### What you will do
Reproduce word for word the lines of the records below, starting with the first line and ending with the line that contains "blue L-shape at", with both of those lines included.

### Entries
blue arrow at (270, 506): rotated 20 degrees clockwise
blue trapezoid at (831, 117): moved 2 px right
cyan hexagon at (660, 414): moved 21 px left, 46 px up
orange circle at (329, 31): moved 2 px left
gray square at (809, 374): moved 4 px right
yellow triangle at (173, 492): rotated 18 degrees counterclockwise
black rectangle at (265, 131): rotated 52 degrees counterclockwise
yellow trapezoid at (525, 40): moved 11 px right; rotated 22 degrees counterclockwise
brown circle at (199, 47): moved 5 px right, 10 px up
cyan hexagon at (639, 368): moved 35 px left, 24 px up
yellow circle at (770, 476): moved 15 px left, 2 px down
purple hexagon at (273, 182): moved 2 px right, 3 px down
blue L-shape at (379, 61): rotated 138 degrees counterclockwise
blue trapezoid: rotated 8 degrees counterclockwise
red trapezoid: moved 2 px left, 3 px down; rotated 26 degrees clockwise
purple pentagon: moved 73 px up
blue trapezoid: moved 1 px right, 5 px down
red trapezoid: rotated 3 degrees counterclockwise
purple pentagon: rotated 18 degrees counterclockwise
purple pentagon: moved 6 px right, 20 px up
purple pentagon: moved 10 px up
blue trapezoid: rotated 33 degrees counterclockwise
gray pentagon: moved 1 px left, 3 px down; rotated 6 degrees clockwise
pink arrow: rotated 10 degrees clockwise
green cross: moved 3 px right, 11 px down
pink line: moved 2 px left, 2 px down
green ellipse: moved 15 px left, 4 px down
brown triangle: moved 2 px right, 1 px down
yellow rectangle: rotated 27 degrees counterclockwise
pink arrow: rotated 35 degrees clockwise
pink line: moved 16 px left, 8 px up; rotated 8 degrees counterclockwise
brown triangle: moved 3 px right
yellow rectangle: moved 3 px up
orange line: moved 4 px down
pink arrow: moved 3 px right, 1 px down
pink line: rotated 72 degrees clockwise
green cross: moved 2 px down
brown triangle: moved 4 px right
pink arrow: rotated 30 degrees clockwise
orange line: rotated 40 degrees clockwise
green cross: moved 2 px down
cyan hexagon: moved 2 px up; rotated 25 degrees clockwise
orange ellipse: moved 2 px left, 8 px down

### Expected output
blue arrow at (270, 506): rotated 20 degrees clockwise
blue trapezoid at (831, 117): moved 2 px right
cyan hexagon at (660, 414): moved 21 px left, 46 px up
orange circle at (329, 31): moved 2 px left
gray square at (809, 374): moved 4 px right
yellow triangle at (173, 492): rotated 18 degrees counterclockwise
black rectangle at (265, 131): rotated 52 degrees counterclockwise
yellow trapezoid at (525, 40): moved 11 px right; rotated 22 degrees counterclockwise
brown circle at (199, 47): moved 5 px right, 10 px up
cyan hexagon at (639, 368): moved 35 px left, 24 px up
yellow circle at (770, 476): moved 15 px left, 2 px down
purple hexagon at (273, 182): moved 2 px right, 3 px down
blue L-shape at (379, 61): rotated 138 degrees counterclockwise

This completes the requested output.